> [Material for this exercise]:
►
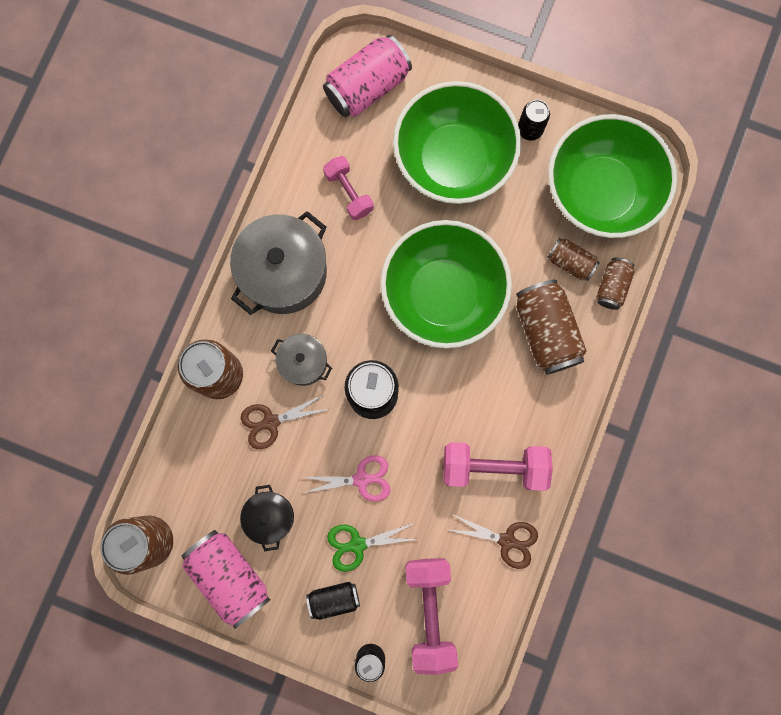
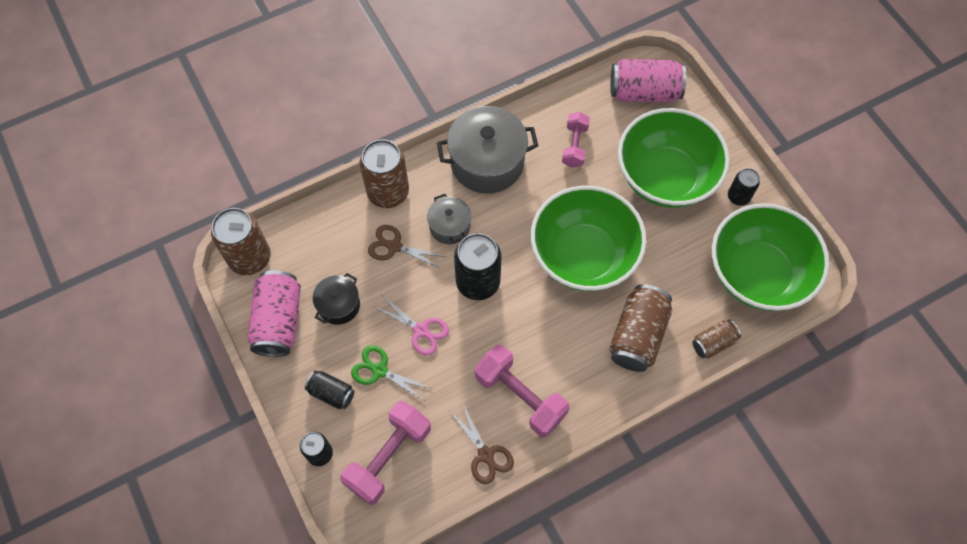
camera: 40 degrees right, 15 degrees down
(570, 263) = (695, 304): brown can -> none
◄
►
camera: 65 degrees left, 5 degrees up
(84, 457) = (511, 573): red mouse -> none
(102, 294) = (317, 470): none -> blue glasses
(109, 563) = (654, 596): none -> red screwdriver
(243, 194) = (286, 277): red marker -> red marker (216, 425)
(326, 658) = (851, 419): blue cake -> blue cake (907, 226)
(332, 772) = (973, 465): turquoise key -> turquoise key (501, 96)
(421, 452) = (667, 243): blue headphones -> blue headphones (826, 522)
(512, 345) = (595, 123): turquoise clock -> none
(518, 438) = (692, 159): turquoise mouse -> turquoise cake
◄
Extract from the records above the lines from the one containing "camera: 65 degrees left, 5 degrees up" to the one containing "(518, 438) = (692, 159): turquoise", both lines included, exactly as they appear and with nothing else.

camera: 65 degrees left, 5 degrees up
(84, 457) = (511, 573): red mouse -> none
(102, 294) = (317, 470): none -> blue glasses
(109, 563) = (654, 596): none -> red screwdriver
(243, 194) = (286, 277): red marker -> red marker (216, 425)
(326, 658) = (851, 419): blue cake -> blue cake (907, 226)
(332, 772) = (973, 465): turquoise key -> turquoise key (501, 96)
(421, 452) = (667, 243): blue headphones -> blue headphones (826, 522)
(512, 345) = (595, 123): turquoise clock -> none
(518, 438) = (692, 159): turquoise mouse -> turquoise cake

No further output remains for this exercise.